*** Opening Records provided ***
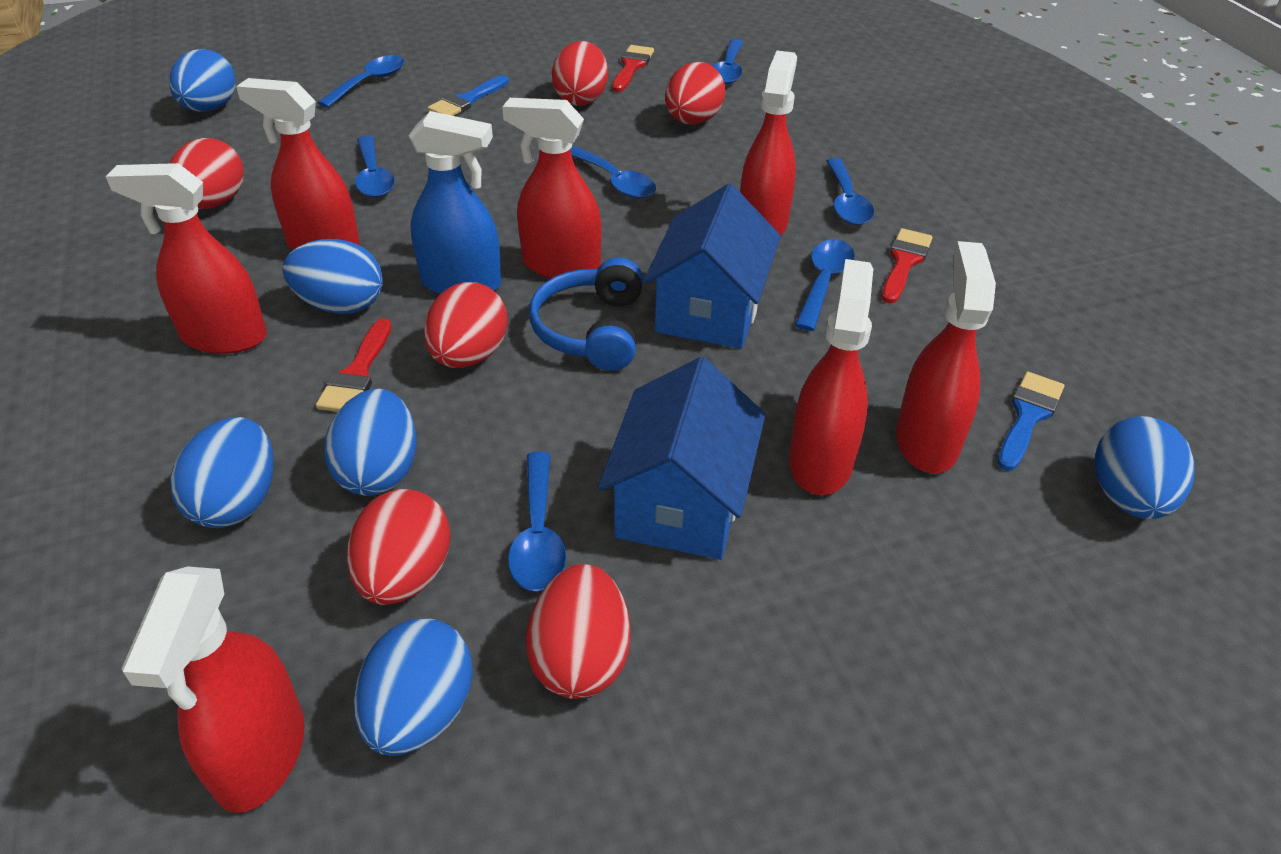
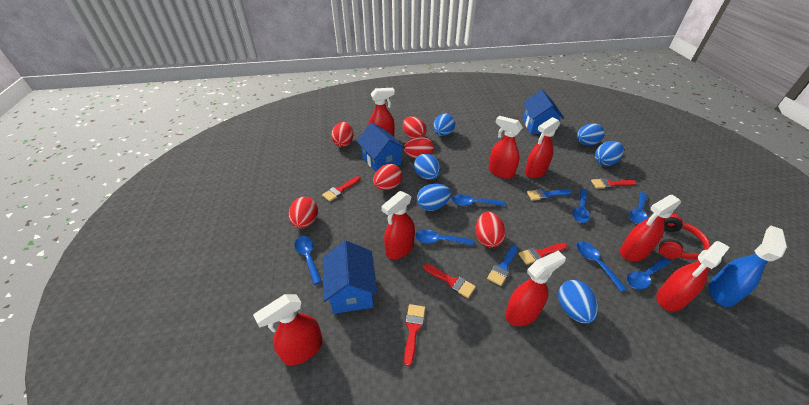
blue headphones: 1 -> 0
blue house: 2 -> 3
red brush: 3 -> 5
red headphones: 0 -> 1
red spray bottle: 7 -> 8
*** Closing Records provided ***
What you have to do - Copy all lines of the material above where the string "headphones" occurs.

Answer section -
blue headphones: 1 -> 0
red headphones: 0 -> 1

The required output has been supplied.